Exercise data =>
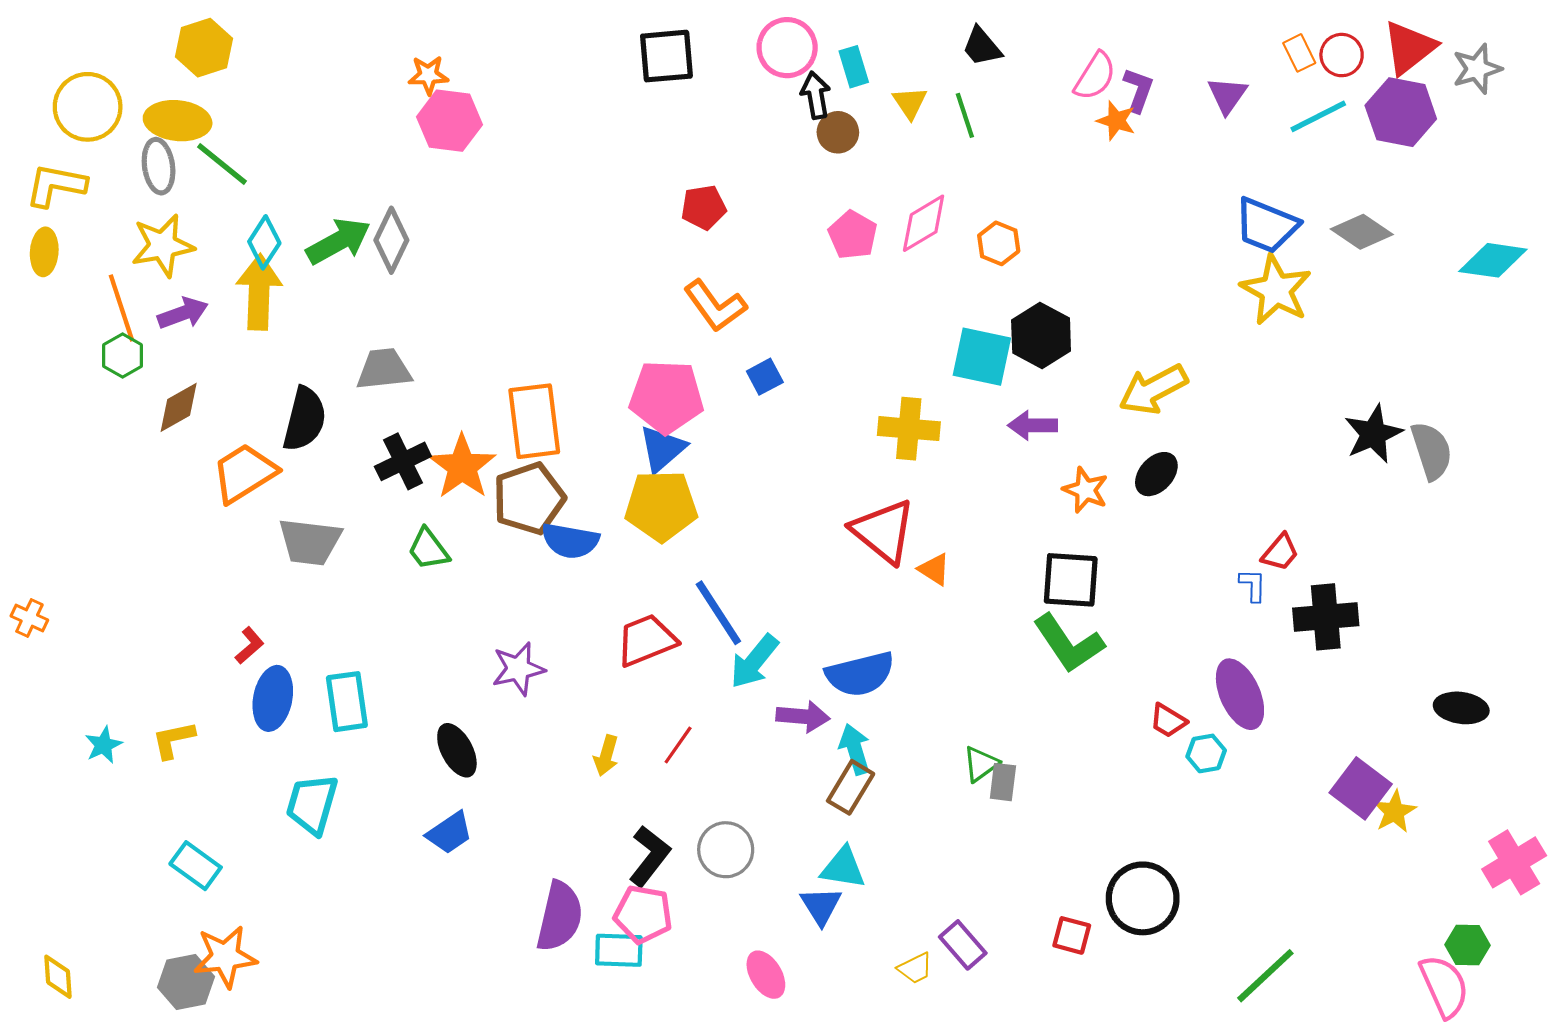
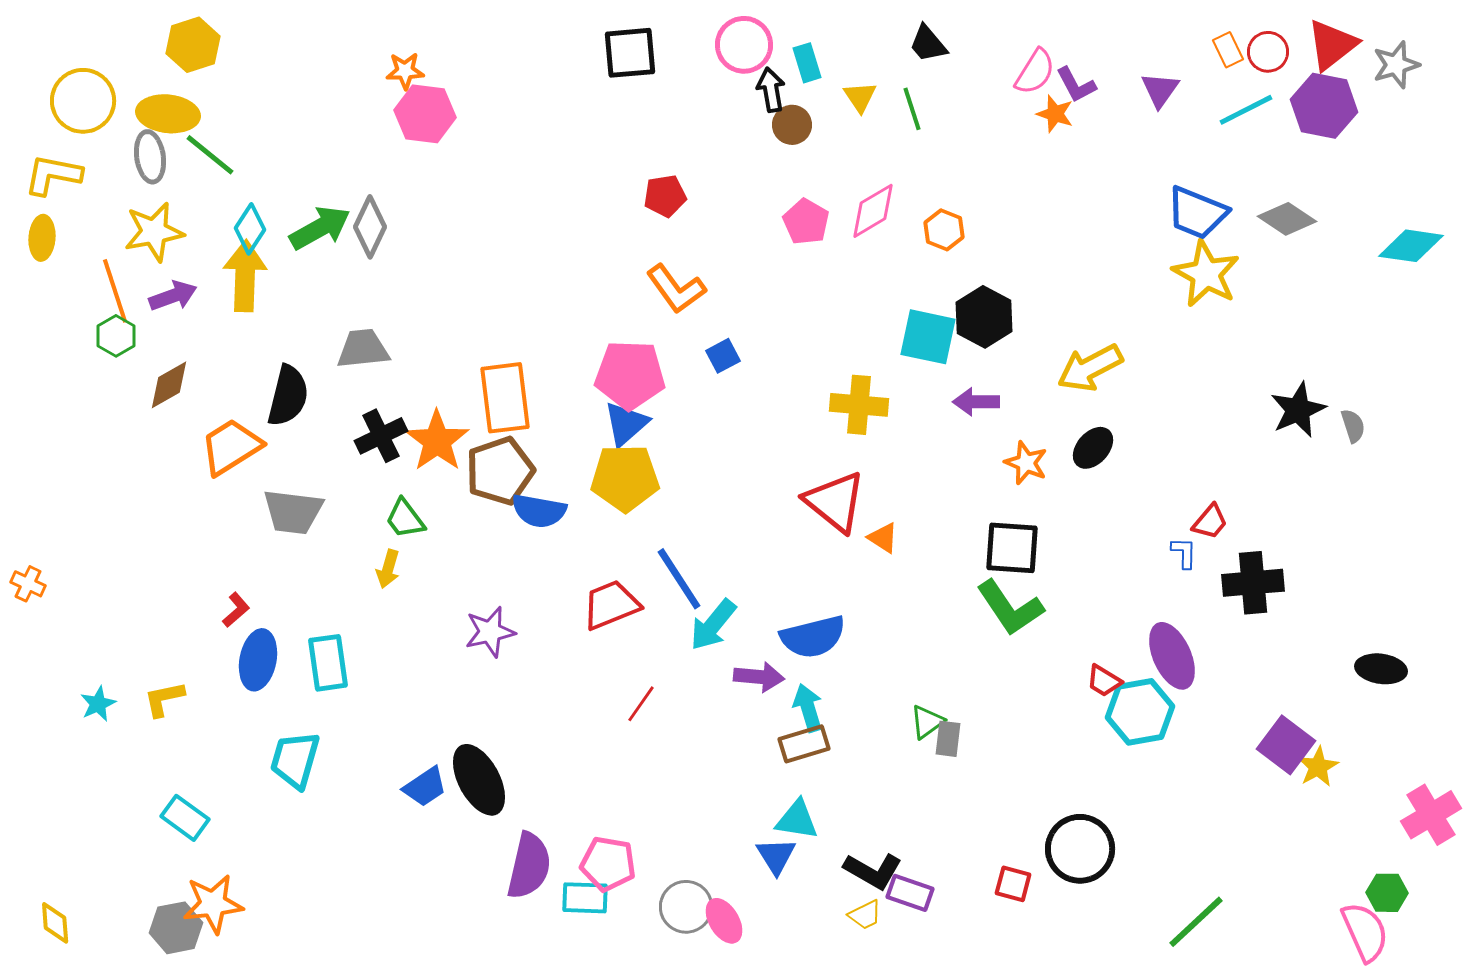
purple L-shape: (1138, 90) -> (1076, 85), turned 132
gray semicircle: (1432, 451) -> (1353, 426), size x0.6
black ellipse: (457, 750) -> (479, 780), moved, size x1.4
cyan hexagon: (1206, 753) -> (1140, 712), size x1.8
yellow arrow: (606, 756) -> (388, 569), moved
brown rectangle: (851, 787) -> (804, 744), turned 42
gray circle: (726, 850) -> (686, 907), moved
black L-shape: (650, 856) -> (873, 871), moved, turned 82
purple rectangle: (963, 945) -> (910, 893), turned -30

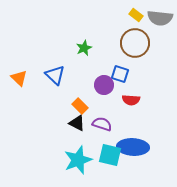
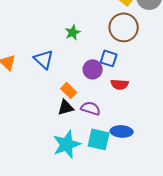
black triangle: (77, 123) -> (66, 107), turned -42
blue ellipse: (133, 147) -> (122, 131), size x0.7

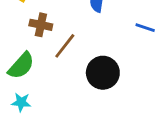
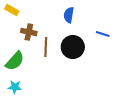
brown line: (65, 46) -> (46, 47), turned -36
black circle: (103, 73) -> (73, 47), moved

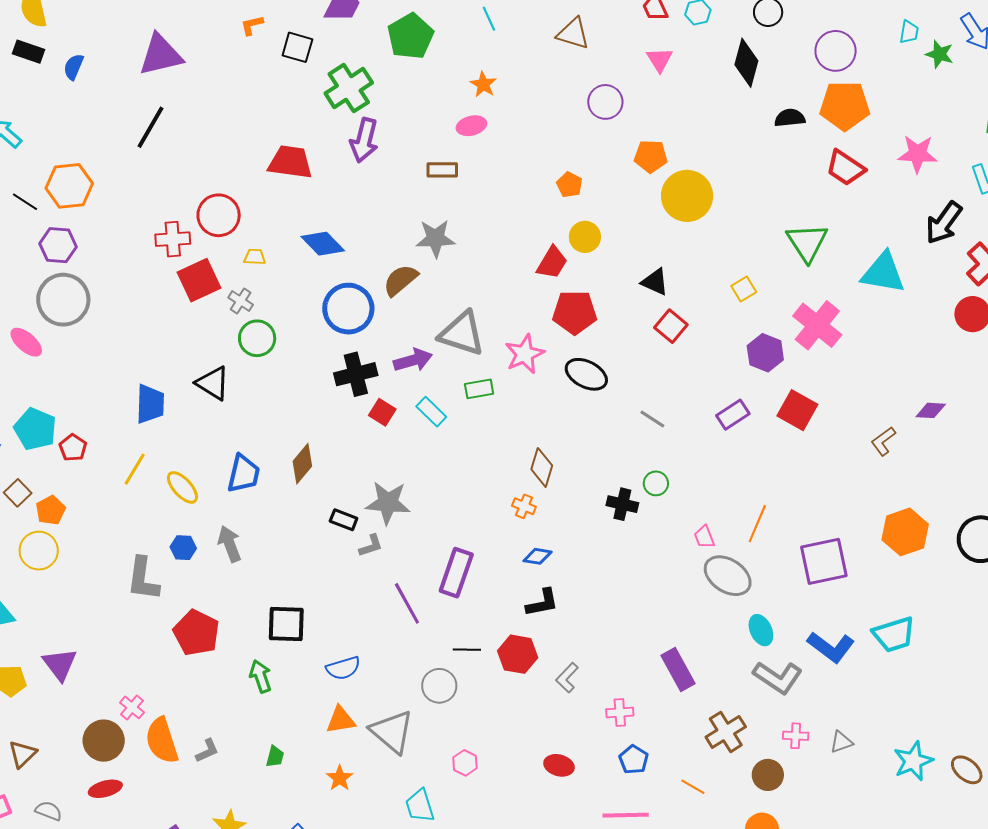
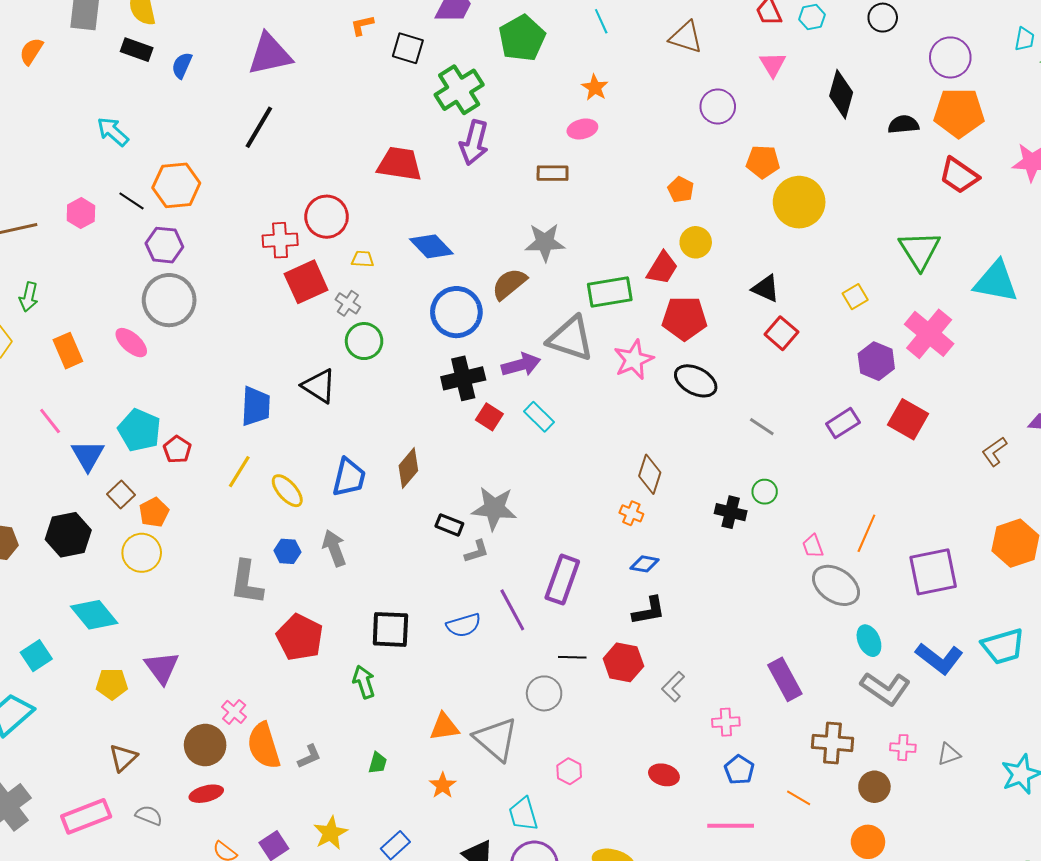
black diamond: (746, 63) -> (841, 94), moved
green rectangle: (479, 389) -> (610, 292), moved, size x1.5
blue semicircle: (343, 668) -> (464, 625), moved
brown cross: (726, 732) -> (832, 743), turned 36

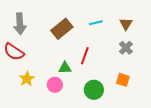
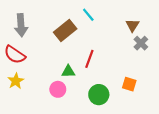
cyan line: (96, 23) -> (88, 15), moved, turned 64
gray cross: (126, 48) -> (141, 43), moved
yellow star: (27, 79) -> (16, 81), moved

Problem details =>
Only one part of the material above is wanted: the lines from the one with "black ellipse: (457, 750)" up to and including the one with "green rectangle: (479, 389)". Please copy them exactly, pictures left out.

Exercise result =>
black ellipse: (457, 750) -> (479, 780), moved, size x1.4
cyan hexagon: (1206, 753) -> (1140, 712), size x1.8
yellow arrow: (606, 756) -> (388, 569), moved
brown rectangle: (851, 787) -> (804, 744), turned 42
gray circle: (726, 850) -> (686, 907), moved
black L-shape: (650, 856) -> (873, 871), moved, turned 82
purple rectangle: (963, 945) -> (910, 893), turned -30

black triangle: (77, 123) -> (66, 107), turned -42
blue ellipse: (133, 147) -> (122, 131), size x0.7

brown line: (65, 46) -> (46, 47), turned -36
black circle: (103, 73) -> (73, 47), moved

black diamond: (746, 63) -> (841, 94), moved
green rectangle: (479, 389) -> (610, 292), moved, size x1.5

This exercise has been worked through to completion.